→ **Available records**
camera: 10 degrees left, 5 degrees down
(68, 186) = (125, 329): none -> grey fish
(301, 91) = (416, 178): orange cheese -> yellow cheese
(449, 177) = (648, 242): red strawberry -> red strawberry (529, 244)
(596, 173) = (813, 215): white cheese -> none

→ **What is required**
Read the records above. Show each line that has the string "cheese".

→ **Output for this task**
(301, 91) = (416, 178): orange cheese -> yellow cheese
(596, 173) = (813, 215): white cheese -> none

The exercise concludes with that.